*** DATA SHOWN Section Begins ***
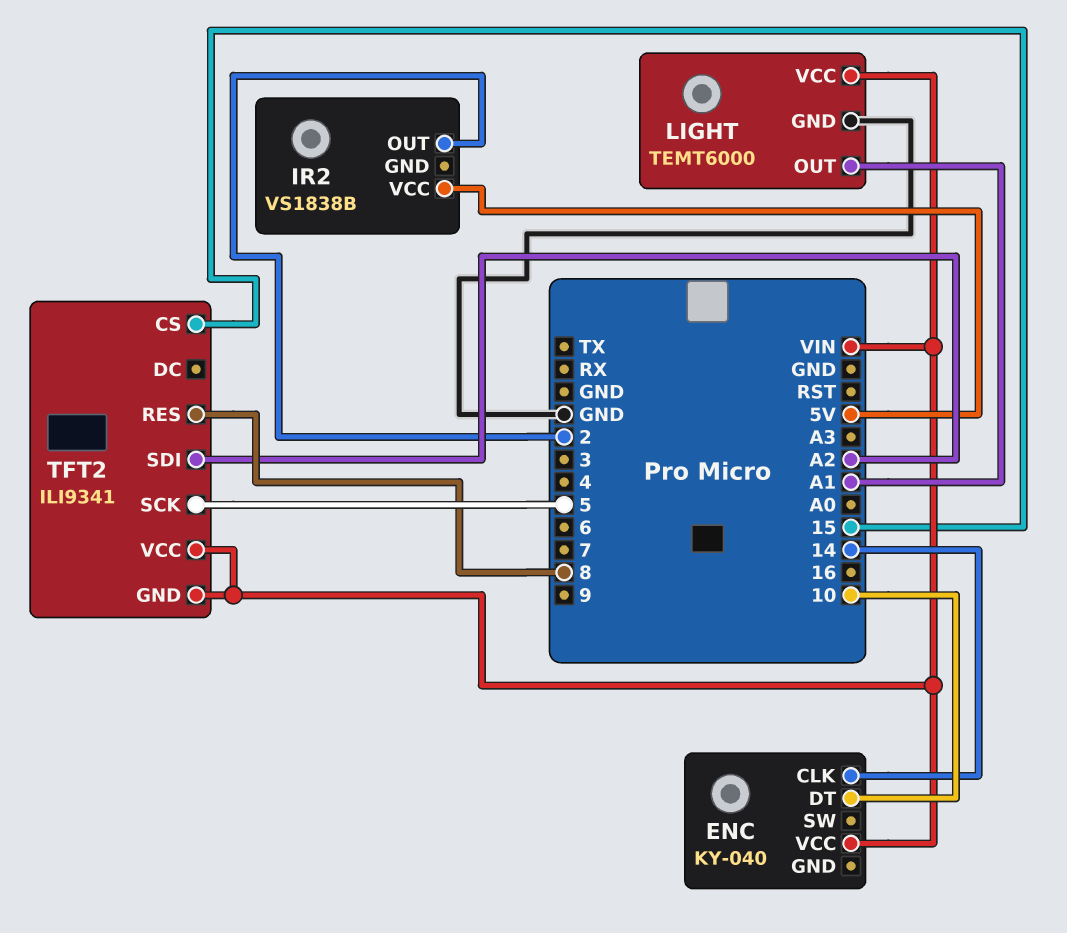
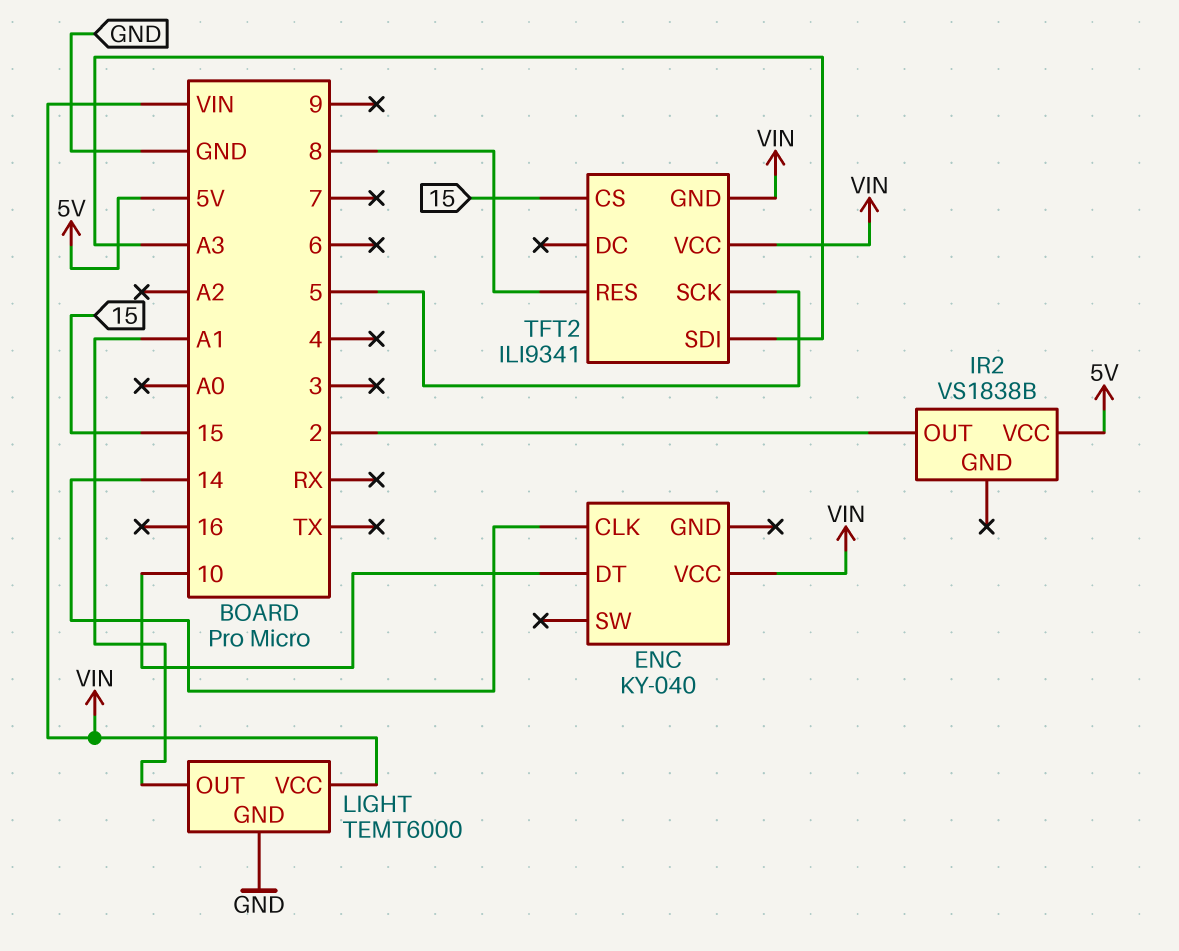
TFT2 pin SDI: A2 -> A3

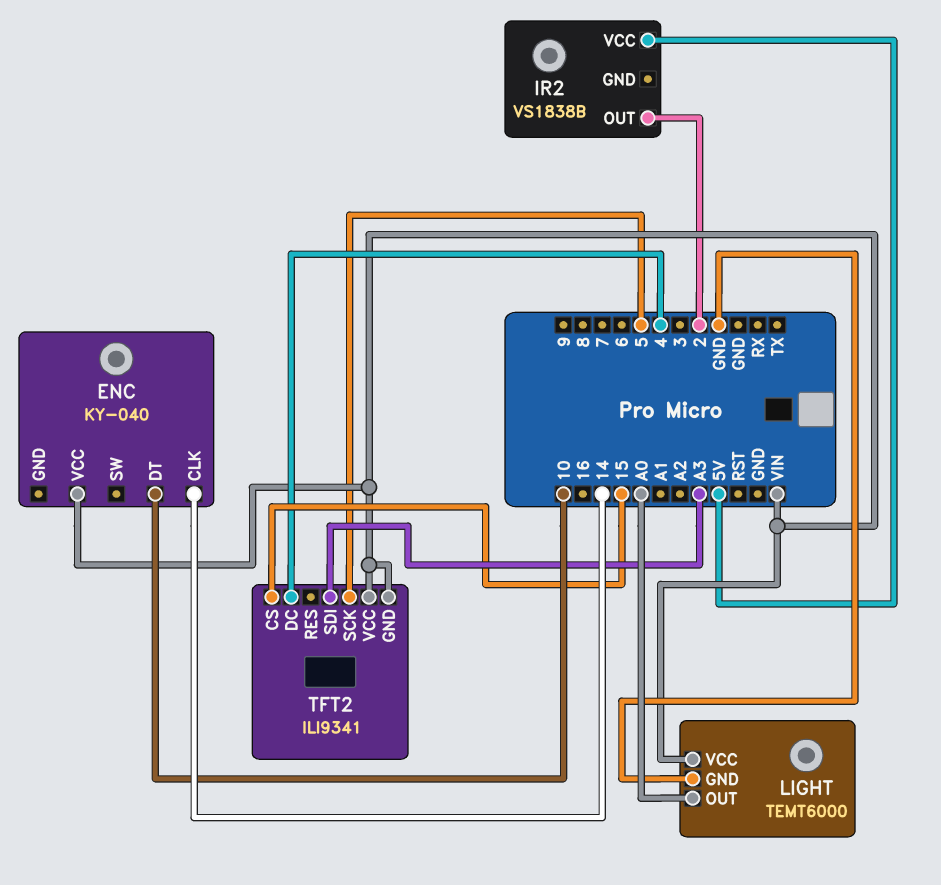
LIGHT pin OUT: A1 -> A0
TFT2 pin DC: none -> 4
TFT2 pin RES: 8 -> none

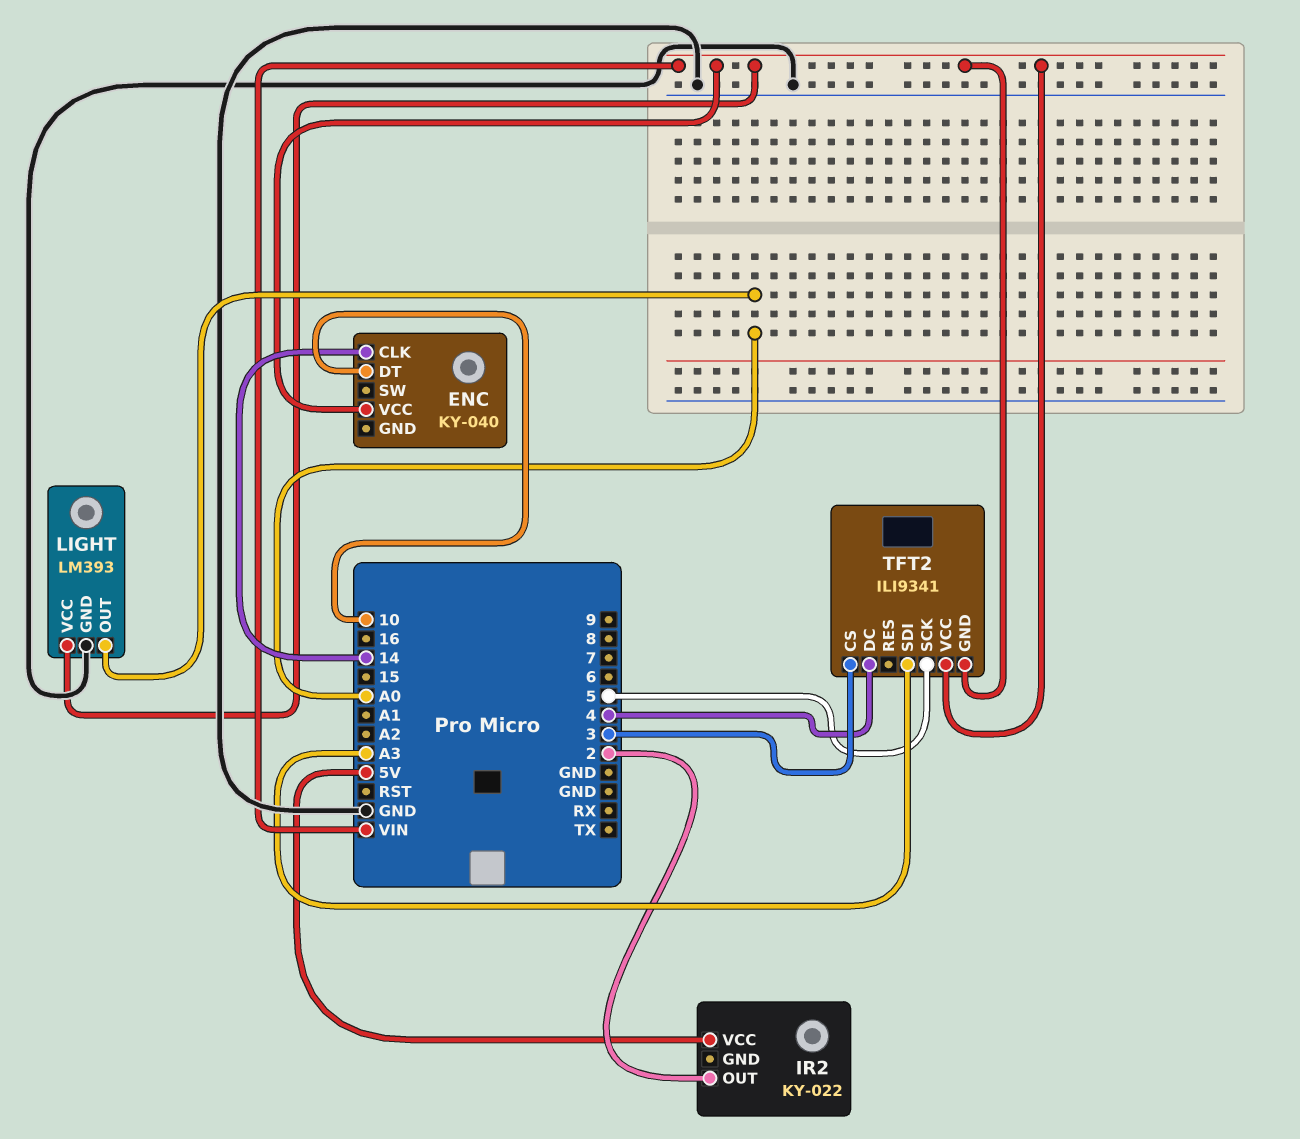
IR2: VS1838B -> KY-022
LIGHT: TEMT6000 -> LM393
TFT2 pin CS: 15 -> 3

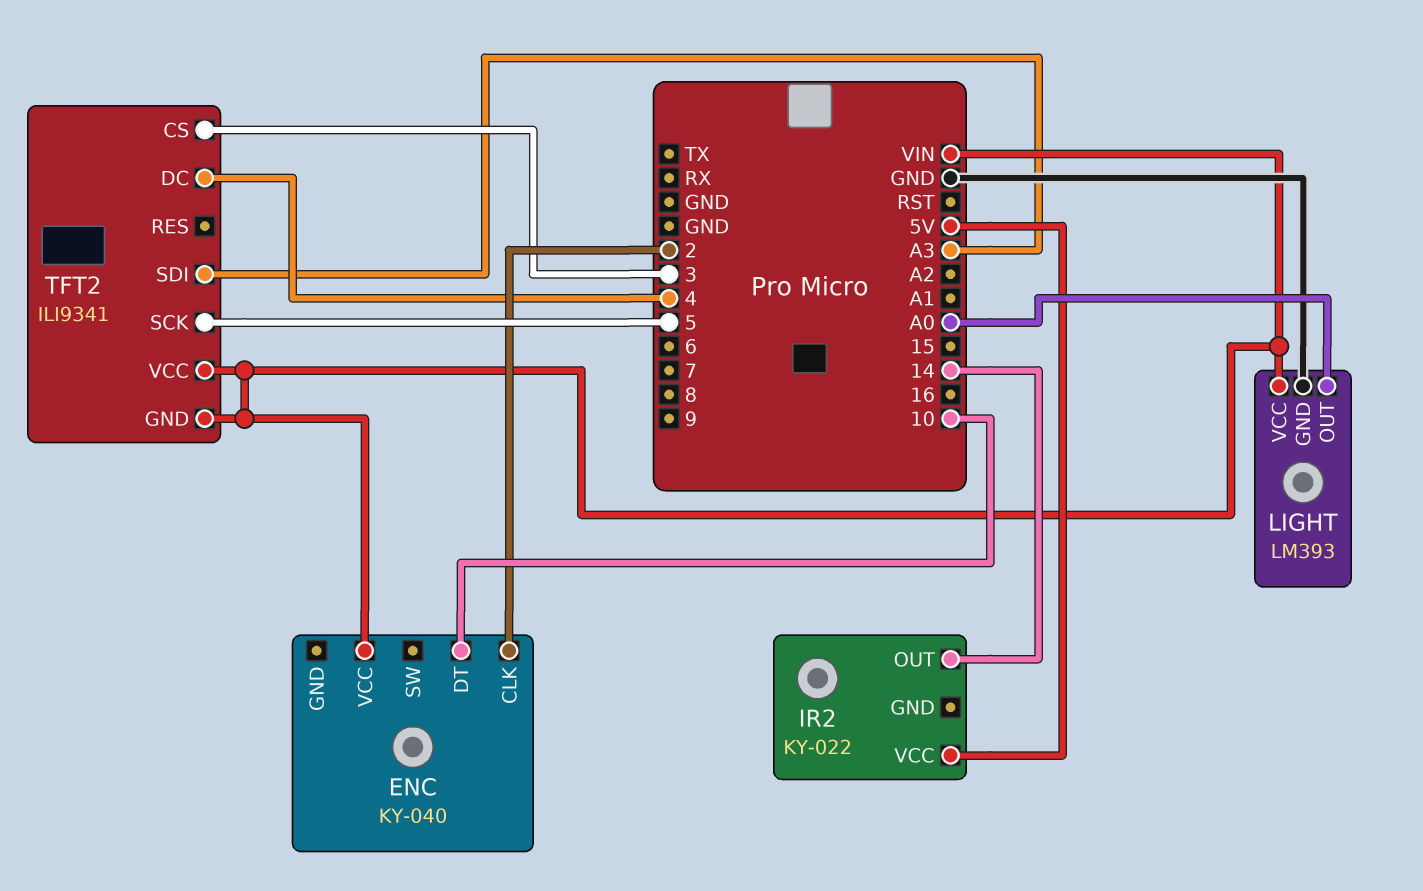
ENC pin CLK: 14 -> 2
IR2 pin OUT: 2 -> 14

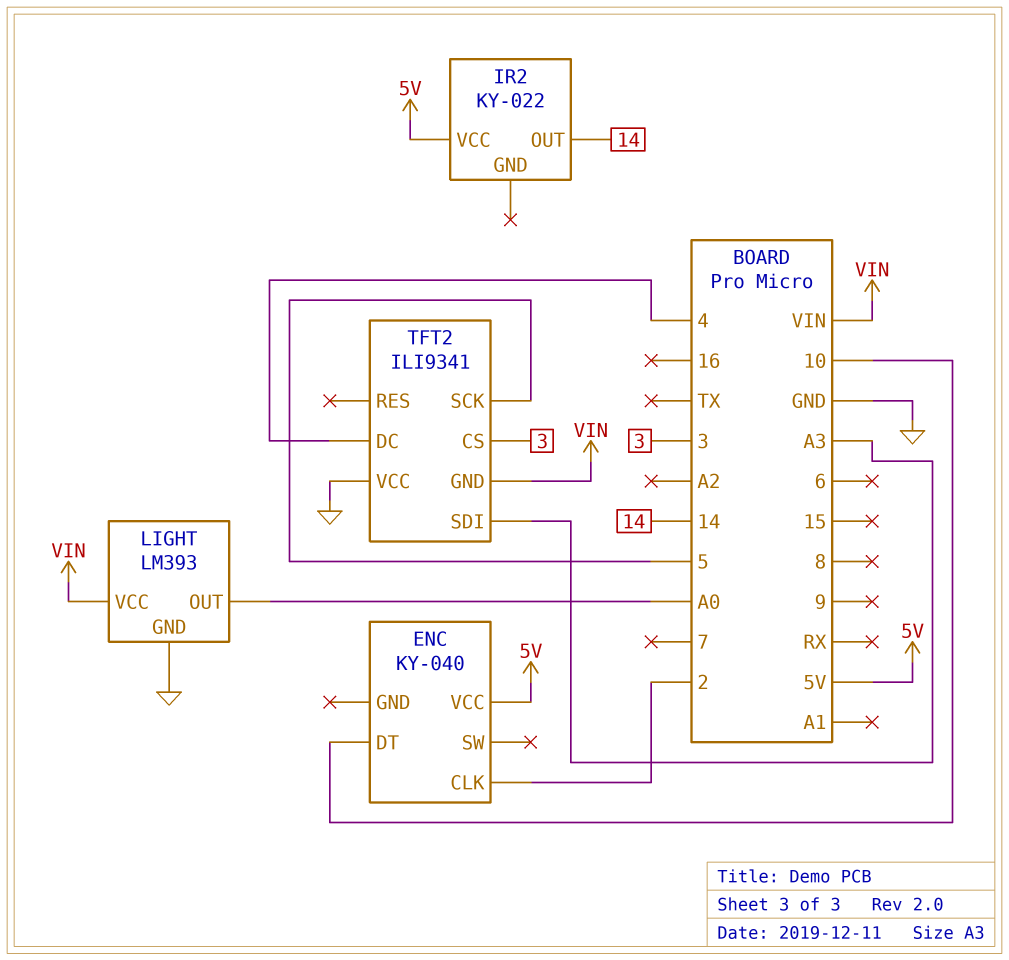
ENC pin VCC: VIN -> 5V
TFT2 pin VCC: VIN -> GND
*** DATA SHOWN Section Ends ***
§ REQUIRED WORK
Please give every line above again word for word, apart from the pictures.

§ THE ANSWER
TFT2 pin SDI: A2 -> A3

LIGHT pin OUT: A1 -> A0
TFT2 pin DC: none -> 4
TFT2 pin RES: 8 -> none

IR2: VS1838B -> KY-022
LIGHT: TEMT6000 -> LM393
TFT2 pin CS: 15 -> 3

ENC pin CLK: 14 -> 2
IR2 pin OUT: 2 -> 14

ENC pin VCC: VIN -> 5V
TFT2 pin VCC: VIN -> GND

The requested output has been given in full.